Raw data section start
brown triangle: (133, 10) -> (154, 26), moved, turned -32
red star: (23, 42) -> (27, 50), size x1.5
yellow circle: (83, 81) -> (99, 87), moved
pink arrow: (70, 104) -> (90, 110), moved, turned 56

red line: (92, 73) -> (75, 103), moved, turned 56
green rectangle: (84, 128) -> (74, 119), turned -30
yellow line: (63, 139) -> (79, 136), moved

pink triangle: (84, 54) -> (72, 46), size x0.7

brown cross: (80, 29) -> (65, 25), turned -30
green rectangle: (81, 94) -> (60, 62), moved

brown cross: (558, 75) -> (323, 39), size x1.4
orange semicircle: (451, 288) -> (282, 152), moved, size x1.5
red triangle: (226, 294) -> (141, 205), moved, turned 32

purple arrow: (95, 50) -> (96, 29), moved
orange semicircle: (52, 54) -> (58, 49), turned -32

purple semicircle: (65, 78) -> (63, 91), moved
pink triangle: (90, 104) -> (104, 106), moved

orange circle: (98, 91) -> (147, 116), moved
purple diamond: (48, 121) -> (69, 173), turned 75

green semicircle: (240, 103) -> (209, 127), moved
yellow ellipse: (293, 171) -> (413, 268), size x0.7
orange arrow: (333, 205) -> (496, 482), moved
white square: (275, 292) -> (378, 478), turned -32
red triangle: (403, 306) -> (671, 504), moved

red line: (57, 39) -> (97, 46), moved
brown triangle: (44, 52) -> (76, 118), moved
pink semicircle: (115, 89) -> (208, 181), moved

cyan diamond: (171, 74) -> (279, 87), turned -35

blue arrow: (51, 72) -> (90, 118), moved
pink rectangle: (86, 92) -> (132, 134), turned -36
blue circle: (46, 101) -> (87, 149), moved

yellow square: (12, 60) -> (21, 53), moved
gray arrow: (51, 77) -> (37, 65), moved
Raw data section end
Task objective: Print every entry from the material exactly.

Response to this task:
brown triangle: (133, 10) -> (154, 26), moved, turned -32
red star: (23, 42) -> (27, 50), size x1.5
yellow circle: (83, 81) -> (99, 87), moved
pink arrow: (70, 104) -> (90, 110), moved, turned 56

red line: (92, 73) -> (75, 103), moved, turned 56
green rectangle: (84, 128) -> (74, 119), turned -30
yellow line: (63, 139) -> (79, 136), moved

pink triangle: (84, 54) -> (72, 46), size x0.7

brown cross: (80, 29) -> (65, 25), turned -30
green rectangle: (81, 94) -> (60, 62), moved

brown cross: (558, 75) -> (323, 39), size x1.4
orange semicircle: (451, 288) -> (282, 152), moved, size x1.5
red triangle: (226, 294) -> (141, 205), moved, turned 32

purple arrow: (95, 50) -> (96, 29), moved
orange semicircle: (52, 54) -> (58, 49), turned -32

purple semicircle: (65, 78) -> (63, 91), moved
pink triangle: (90, 104) -> (104, 106), moved

orange circle: (98, 91) -> (147, 116), moved
purple diamond: (48, 121) -> (69, 173), turned 75

green semicircle: (240, 103) -> (209, 127), moved
yellow ellipse: (293, 171) -> (413, 268), size x0.7
orange arrow: (333, 205) -> (496, 482), moved
white square: (275, 292) -> (378, 478), turned -32
red triangle: (403, 306) -> (671, 504), moved

red line: (57, 39) -> (97, 46), moved
brown triangle: (44, 52) -> (76, 118), moved
pink semicircle: (115, 89) -> (208, 181), moved

cyan diamond: (171, 74) -> (279, 87), turned -35

blue arrow: (51, 72) -> (90, 118), moved
pink rectangle: (86, 92) -> (132, 134), turned -36
blue circle: (46, 101) -> (87, 149), moved

yellow square: (12, 60) -> (21, 53), moved
gray arrow: (51, 77) -> (37, 65), moved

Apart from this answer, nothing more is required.